> **INFORMATION GIVEN**
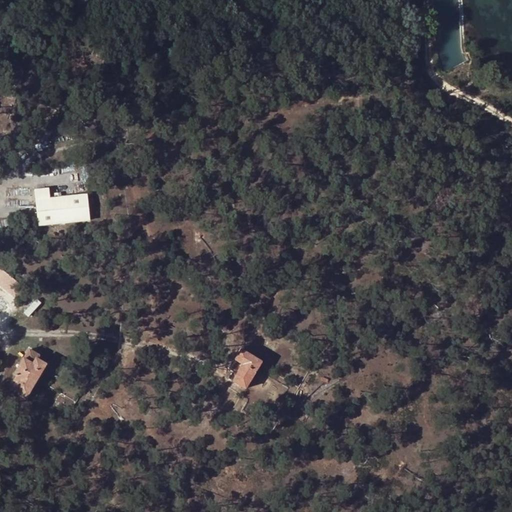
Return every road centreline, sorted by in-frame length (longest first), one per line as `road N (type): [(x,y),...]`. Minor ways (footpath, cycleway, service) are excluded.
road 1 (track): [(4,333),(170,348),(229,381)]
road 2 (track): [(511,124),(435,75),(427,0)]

--

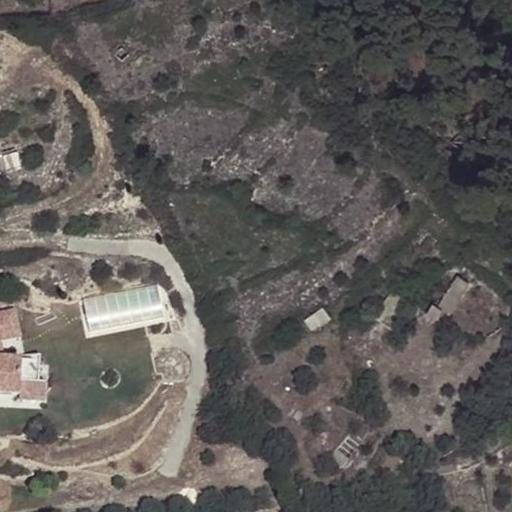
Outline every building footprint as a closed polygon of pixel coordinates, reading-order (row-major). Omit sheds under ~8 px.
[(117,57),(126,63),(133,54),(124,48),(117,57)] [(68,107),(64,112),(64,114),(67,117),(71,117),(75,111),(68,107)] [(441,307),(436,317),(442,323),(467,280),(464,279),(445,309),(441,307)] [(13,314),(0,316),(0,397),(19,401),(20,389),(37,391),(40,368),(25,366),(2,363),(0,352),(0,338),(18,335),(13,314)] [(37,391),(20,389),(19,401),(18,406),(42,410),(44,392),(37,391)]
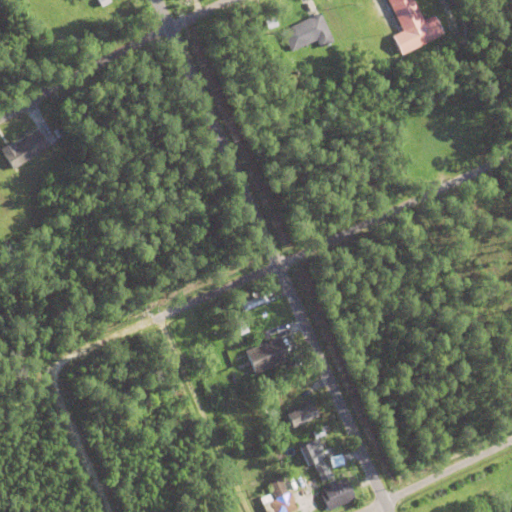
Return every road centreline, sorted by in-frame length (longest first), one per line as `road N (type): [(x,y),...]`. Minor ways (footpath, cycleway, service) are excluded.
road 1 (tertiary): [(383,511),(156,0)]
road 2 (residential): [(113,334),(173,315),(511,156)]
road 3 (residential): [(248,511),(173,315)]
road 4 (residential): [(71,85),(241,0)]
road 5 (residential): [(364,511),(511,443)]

...

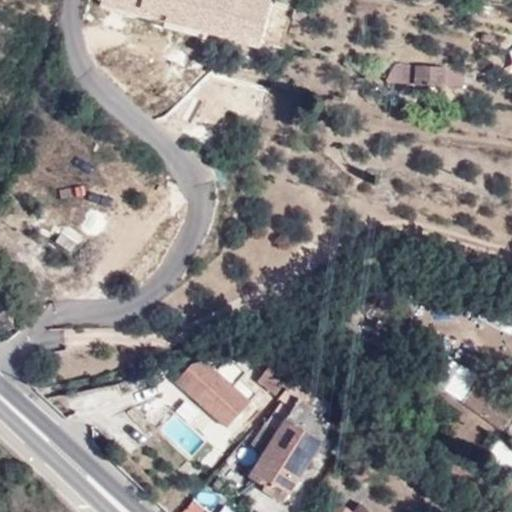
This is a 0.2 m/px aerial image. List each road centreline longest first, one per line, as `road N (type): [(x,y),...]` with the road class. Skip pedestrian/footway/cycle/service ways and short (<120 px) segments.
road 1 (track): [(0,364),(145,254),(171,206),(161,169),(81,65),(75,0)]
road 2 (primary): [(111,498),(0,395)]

> **SET TASK**
Rewrite everything from the line containing "This is a 0.2" down to the line containing "road 2 (primary): [(111,498),(0,395)]", changing "road class" to "road category" and leaving the rest of those lines intact. Output only those lines.

> **ANSWER TO THIS PROBLEM**
This is a 0.2 m/px aerial image. List each road centreline longest first, one per line, as `road N (type): [(x,y),...]` with the road category. Skip pedestrian/footway/cycle/service ways and short (<120 px) segments.
road 1 (track): [(0,364),(145,254),(171,206),(161,169),(81,65),(75,0)]
road 2 (primary): [(111,498),(0,395)]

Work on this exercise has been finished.